═══ DATA TO PROCESS ═══
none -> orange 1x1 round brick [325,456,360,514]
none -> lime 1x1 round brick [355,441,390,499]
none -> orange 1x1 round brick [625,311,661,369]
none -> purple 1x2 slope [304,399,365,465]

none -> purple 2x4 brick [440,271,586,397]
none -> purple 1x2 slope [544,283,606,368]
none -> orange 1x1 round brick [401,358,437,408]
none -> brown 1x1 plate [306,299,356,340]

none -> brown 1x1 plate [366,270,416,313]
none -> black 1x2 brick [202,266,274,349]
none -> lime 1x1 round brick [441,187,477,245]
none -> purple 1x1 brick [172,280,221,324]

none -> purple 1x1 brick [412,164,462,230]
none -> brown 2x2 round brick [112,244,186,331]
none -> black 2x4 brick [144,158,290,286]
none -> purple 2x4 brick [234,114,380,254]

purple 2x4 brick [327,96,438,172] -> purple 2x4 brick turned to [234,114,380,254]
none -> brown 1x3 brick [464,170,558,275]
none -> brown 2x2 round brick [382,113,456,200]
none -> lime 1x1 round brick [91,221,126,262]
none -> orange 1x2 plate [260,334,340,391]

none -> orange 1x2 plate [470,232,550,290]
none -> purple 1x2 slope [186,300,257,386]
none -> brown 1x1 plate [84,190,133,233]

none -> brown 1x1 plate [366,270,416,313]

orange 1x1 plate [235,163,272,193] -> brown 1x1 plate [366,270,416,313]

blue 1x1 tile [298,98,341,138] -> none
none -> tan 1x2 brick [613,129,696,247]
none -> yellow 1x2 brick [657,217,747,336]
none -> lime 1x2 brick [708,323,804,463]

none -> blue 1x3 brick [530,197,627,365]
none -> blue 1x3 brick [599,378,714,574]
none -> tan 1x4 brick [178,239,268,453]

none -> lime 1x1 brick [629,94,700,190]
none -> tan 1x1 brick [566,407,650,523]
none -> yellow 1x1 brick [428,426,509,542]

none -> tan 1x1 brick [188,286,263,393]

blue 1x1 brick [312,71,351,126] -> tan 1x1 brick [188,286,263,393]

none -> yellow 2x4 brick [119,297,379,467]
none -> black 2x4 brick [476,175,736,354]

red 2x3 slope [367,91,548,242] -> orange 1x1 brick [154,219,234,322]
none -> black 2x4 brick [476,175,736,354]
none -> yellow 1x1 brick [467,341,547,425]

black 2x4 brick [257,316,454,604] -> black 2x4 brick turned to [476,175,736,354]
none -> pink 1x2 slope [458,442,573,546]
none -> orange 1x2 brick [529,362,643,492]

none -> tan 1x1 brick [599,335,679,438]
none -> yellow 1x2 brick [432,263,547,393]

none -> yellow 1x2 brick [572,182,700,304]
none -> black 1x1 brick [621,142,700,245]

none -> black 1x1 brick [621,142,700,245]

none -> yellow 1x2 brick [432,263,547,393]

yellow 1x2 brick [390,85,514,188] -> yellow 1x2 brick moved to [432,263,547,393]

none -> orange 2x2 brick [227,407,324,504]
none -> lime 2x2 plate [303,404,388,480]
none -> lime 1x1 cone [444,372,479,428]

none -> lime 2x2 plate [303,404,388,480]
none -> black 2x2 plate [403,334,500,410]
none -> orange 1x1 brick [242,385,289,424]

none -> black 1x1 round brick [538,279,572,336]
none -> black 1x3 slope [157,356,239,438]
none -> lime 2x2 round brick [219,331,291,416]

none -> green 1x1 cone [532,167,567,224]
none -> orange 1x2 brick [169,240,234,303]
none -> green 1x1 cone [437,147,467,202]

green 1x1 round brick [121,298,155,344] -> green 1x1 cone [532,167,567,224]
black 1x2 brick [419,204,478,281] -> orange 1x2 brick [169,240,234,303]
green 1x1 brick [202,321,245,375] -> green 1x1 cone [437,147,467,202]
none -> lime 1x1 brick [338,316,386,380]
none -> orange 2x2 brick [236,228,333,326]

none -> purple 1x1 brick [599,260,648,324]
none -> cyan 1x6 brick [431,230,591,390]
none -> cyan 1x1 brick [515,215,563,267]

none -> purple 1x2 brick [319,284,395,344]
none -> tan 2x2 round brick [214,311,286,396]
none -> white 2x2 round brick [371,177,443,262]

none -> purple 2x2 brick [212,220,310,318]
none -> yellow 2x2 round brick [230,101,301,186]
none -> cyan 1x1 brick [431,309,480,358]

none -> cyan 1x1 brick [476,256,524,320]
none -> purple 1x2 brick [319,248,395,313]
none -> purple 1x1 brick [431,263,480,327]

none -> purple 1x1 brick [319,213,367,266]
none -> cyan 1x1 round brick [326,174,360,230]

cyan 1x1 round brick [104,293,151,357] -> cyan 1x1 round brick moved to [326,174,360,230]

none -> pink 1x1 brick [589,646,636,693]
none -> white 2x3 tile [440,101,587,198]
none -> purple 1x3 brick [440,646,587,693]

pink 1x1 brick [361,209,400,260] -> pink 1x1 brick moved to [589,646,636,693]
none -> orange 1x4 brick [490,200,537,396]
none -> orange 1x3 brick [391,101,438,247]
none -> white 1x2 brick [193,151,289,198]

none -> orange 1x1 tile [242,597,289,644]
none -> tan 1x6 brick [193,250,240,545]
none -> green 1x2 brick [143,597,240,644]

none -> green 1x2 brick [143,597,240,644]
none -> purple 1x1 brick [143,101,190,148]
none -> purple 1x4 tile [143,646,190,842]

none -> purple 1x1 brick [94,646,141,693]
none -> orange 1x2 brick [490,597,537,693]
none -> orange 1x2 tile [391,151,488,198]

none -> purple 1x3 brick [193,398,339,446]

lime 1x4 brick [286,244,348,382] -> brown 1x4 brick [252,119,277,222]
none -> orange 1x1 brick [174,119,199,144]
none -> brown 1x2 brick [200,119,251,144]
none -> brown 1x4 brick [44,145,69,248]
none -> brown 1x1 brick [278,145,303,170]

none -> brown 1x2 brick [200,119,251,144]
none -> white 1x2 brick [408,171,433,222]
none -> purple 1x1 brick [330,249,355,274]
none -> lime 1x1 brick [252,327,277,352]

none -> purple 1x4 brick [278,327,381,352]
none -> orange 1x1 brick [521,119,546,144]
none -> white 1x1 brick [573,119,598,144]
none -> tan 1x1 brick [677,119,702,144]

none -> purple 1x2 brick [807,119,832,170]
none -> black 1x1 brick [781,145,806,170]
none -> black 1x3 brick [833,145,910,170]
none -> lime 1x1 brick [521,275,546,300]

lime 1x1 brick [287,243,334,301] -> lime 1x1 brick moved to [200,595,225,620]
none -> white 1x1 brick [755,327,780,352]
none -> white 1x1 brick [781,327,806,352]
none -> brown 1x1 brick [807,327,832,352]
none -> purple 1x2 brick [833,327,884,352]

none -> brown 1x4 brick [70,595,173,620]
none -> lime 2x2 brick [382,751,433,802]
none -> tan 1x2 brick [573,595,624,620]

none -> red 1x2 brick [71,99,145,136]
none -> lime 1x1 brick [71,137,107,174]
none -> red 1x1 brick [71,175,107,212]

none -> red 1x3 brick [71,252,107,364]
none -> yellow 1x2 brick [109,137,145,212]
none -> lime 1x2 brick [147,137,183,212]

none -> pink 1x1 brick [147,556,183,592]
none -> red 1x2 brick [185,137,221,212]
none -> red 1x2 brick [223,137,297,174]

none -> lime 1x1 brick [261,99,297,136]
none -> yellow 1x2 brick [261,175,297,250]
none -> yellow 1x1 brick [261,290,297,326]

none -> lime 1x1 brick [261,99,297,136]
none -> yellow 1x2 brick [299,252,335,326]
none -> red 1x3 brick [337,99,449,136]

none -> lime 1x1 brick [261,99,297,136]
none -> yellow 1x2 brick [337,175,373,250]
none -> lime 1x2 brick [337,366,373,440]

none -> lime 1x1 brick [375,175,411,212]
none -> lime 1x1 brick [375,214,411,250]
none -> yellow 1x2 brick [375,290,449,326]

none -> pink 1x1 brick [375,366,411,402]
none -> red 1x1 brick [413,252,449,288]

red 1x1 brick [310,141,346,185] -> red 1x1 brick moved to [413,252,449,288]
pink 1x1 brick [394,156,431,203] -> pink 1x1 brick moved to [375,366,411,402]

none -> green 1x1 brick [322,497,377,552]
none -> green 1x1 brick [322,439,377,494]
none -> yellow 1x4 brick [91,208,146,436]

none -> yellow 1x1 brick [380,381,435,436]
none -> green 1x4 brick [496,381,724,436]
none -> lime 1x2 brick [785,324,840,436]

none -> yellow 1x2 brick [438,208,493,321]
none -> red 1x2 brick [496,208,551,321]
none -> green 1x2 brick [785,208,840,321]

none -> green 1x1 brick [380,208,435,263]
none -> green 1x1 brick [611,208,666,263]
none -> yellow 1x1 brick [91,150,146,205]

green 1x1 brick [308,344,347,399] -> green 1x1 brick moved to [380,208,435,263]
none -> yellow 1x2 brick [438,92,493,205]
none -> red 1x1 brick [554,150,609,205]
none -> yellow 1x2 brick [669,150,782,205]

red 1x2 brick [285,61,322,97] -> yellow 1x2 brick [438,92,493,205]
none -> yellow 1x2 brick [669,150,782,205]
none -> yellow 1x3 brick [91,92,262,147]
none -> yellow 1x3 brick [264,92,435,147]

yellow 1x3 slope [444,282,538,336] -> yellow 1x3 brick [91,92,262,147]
═══
→ YOUR GOAL
Retype exactly, and only, the lines above from the one where "purple 2x4 brick [327,96,438,172]" occurs up to and including the one where "none -> brown 1x1 plate [84,190,133,233]" occurs.

→ COMPLETED TASK
purple 2x4 brick [327,96,438,172] -> purple 2x4 brick turned to [234,114,380,254]
none -> brown 1x3 brick [464,170,558,275]
none -> brown 2x2 round brick [382,113,456,200]
none -> lime 1x1 round brick [91,221,126,262]
none -> orange 1x2 plate [260,334,340,391]

none -> orange 1x2 plate [470,232,550,290]
none -> purple 1x2 slope [186,300,257,386]
none -> brown 1x1 plate [84,190,133,233]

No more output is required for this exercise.